▶ [TASK ITEM]:
Make an exact copy of the records below, excluding images.

BEGIN MATERIAL FOR THIS EXERCISE

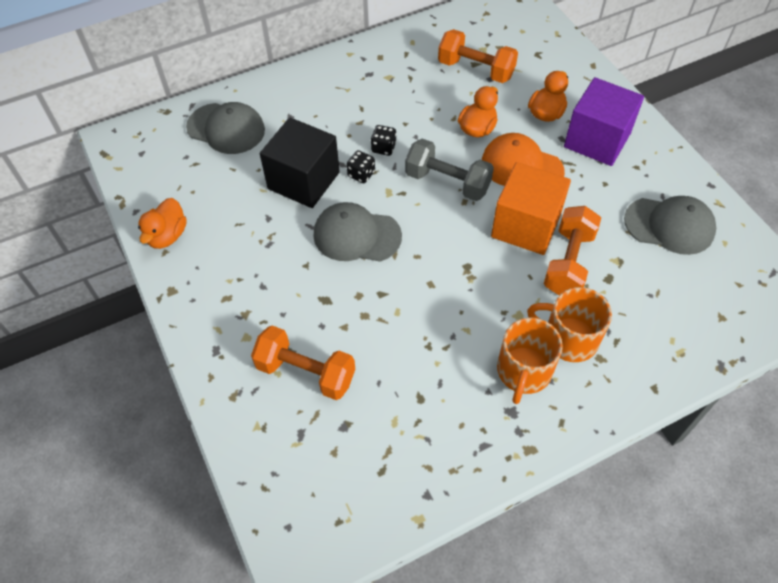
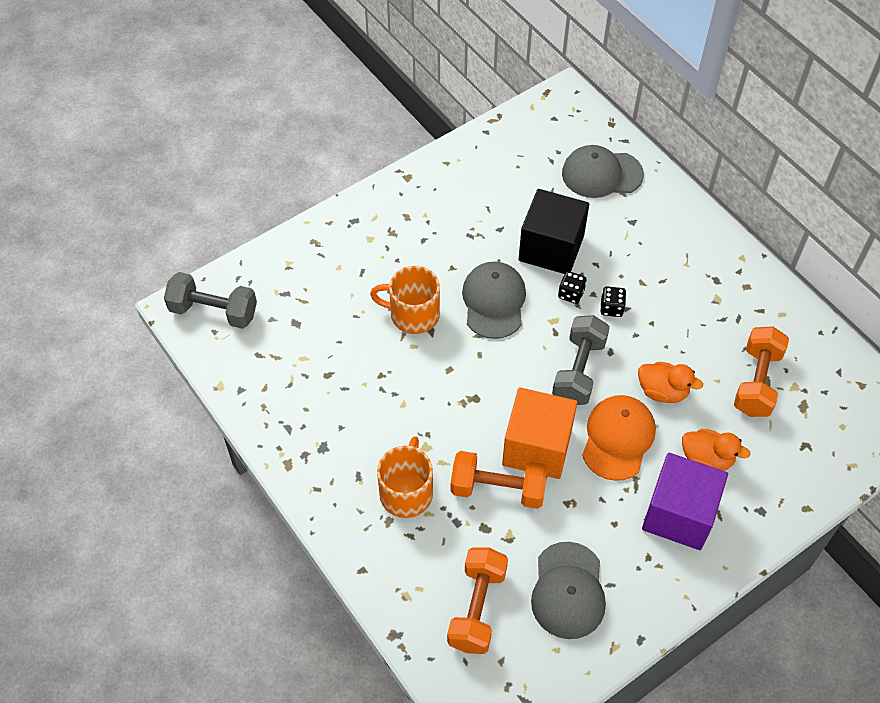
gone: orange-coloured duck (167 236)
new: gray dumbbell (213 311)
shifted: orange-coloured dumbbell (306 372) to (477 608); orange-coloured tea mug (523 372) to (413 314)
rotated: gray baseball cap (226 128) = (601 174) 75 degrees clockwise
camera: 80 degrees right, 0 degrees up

END MATERIAL FOR THIS EXERCISE

▶ [YOUR RESPONSE]:
gone: orange-coloured duck (167 236)
new: gray dumbbell (213 311)
shifted: orange-coloured dumbbell (306 372) to (477 608); orange-coloured tea mug (523 372) to (413 314)
rotated: gray baseball cap (226 128) = (601 174) 75 degrees clockwise
camera: 80 degrees right, 0 degrees up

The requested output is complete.